_AIM OF THE EXERCISE_
What lines below hold the string "orange"? Copy them all.
LISTED RECORDS section start
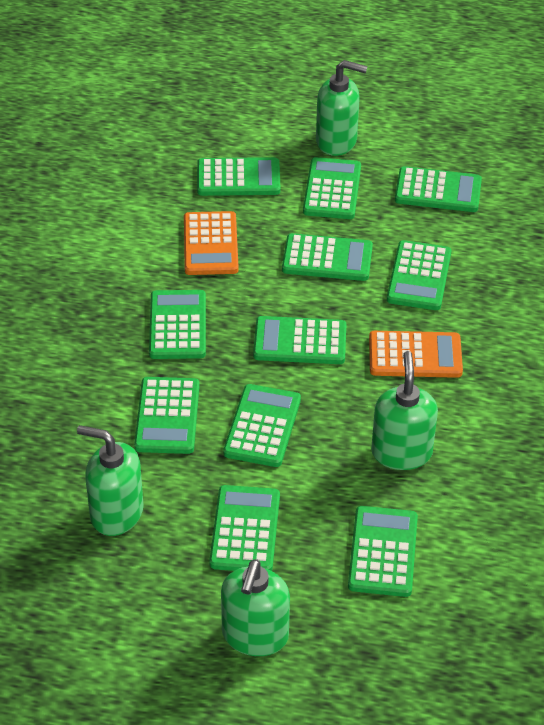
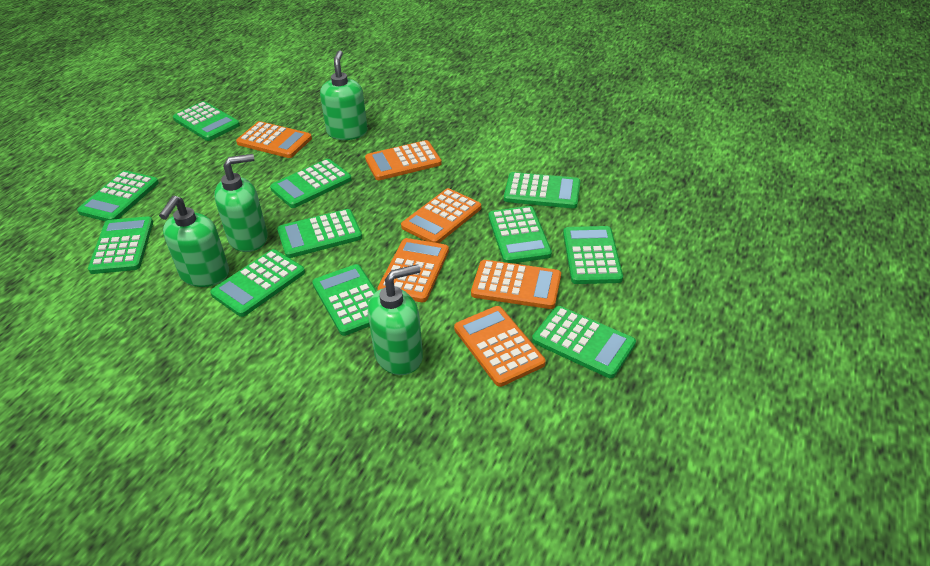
orange calculator: 2 -> 6

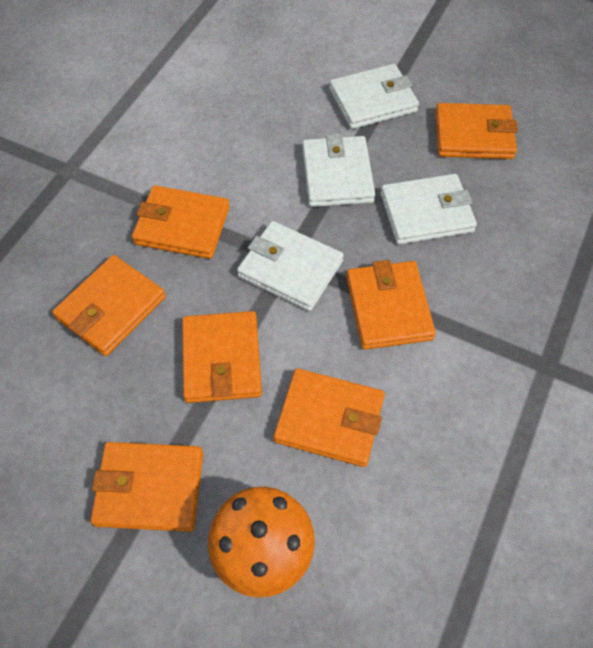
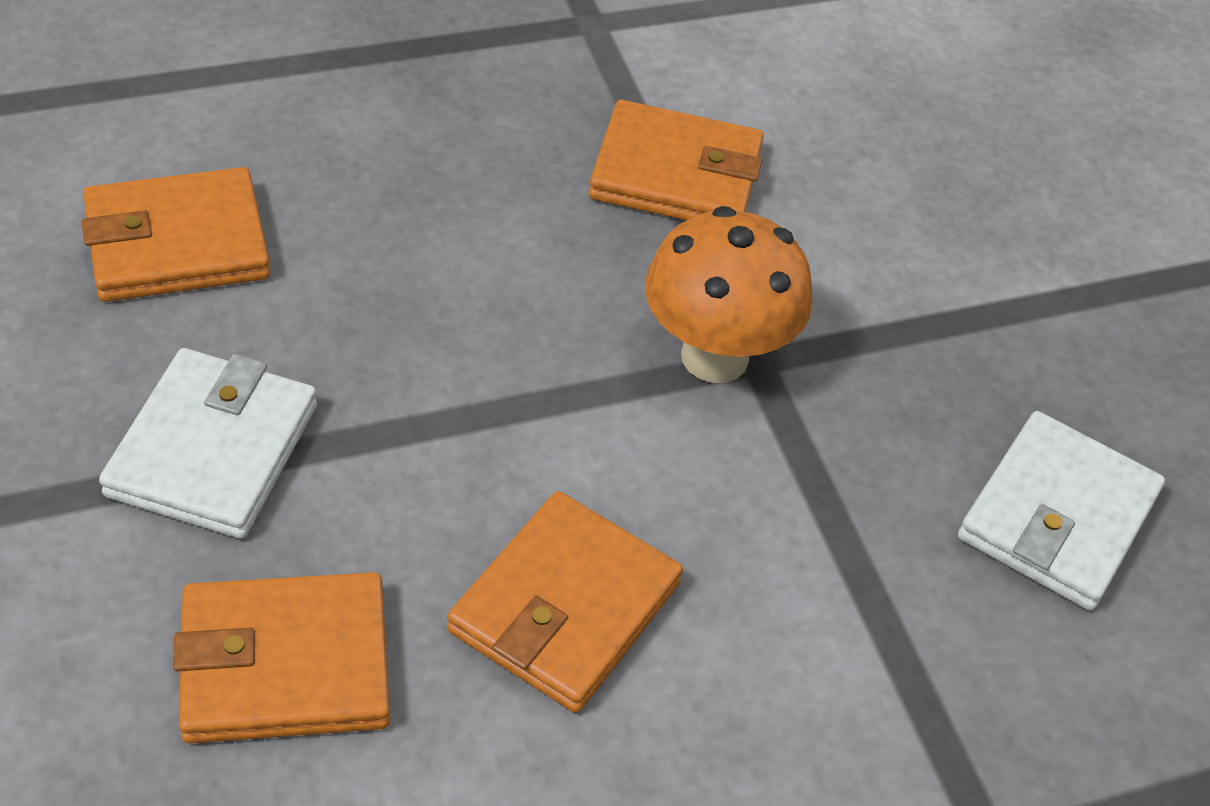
orange wallet: 7 -> 4
white wallet: 4 -> 2

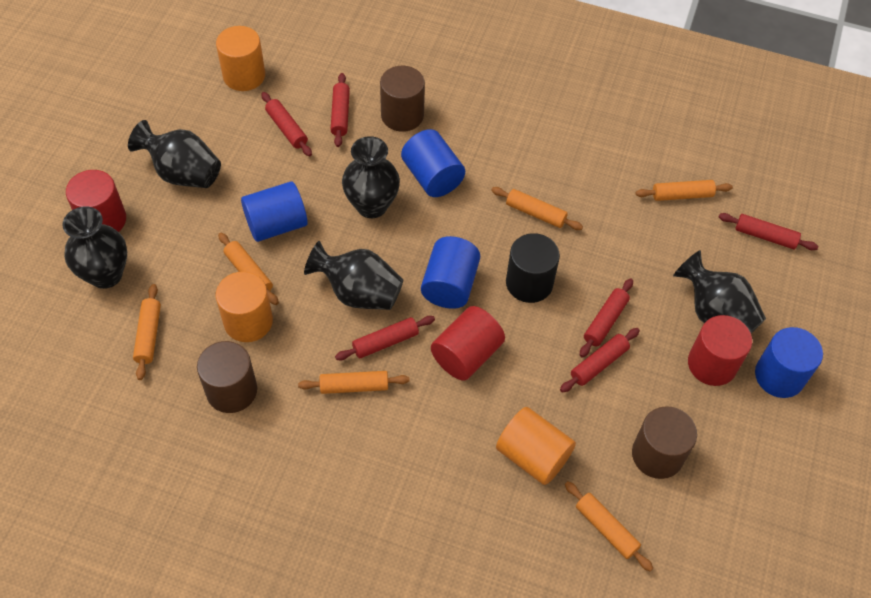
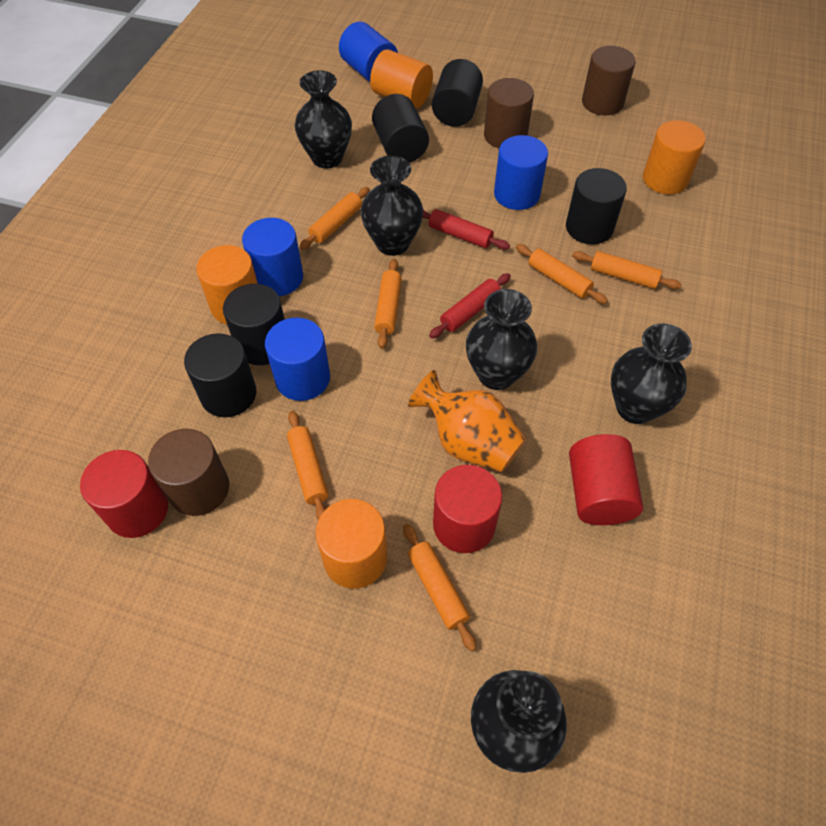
black cylinder: 1 -> 5
orange cylinder: 3 -> 4
orange vase: 0 -> 1
red rolling pin: 6 -> 2

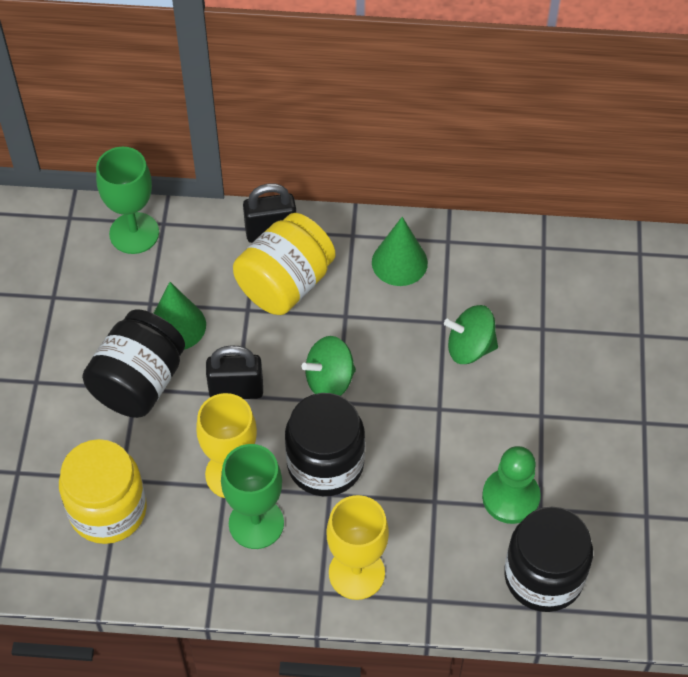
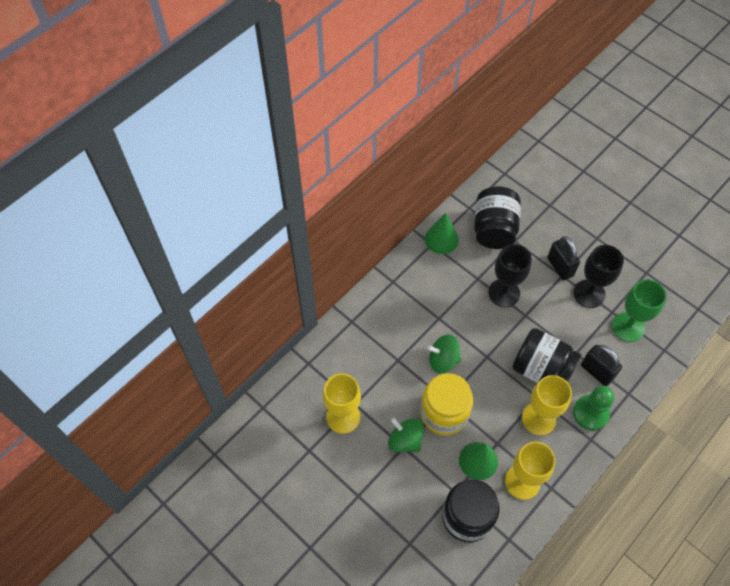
black goblet: 0 -> 2
green goblet: 2 -> 1
yellow goblet: 2 -> 3
yellow jar: 2 -> 1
LISTED RECORDS section end
_SOLUTION TO THIS EXERCISE_
orange calculator: 2 -> 6
orange wallet: 7 -> 4
orange cylinder: 3 -> 4
orange vase: 0 -> 1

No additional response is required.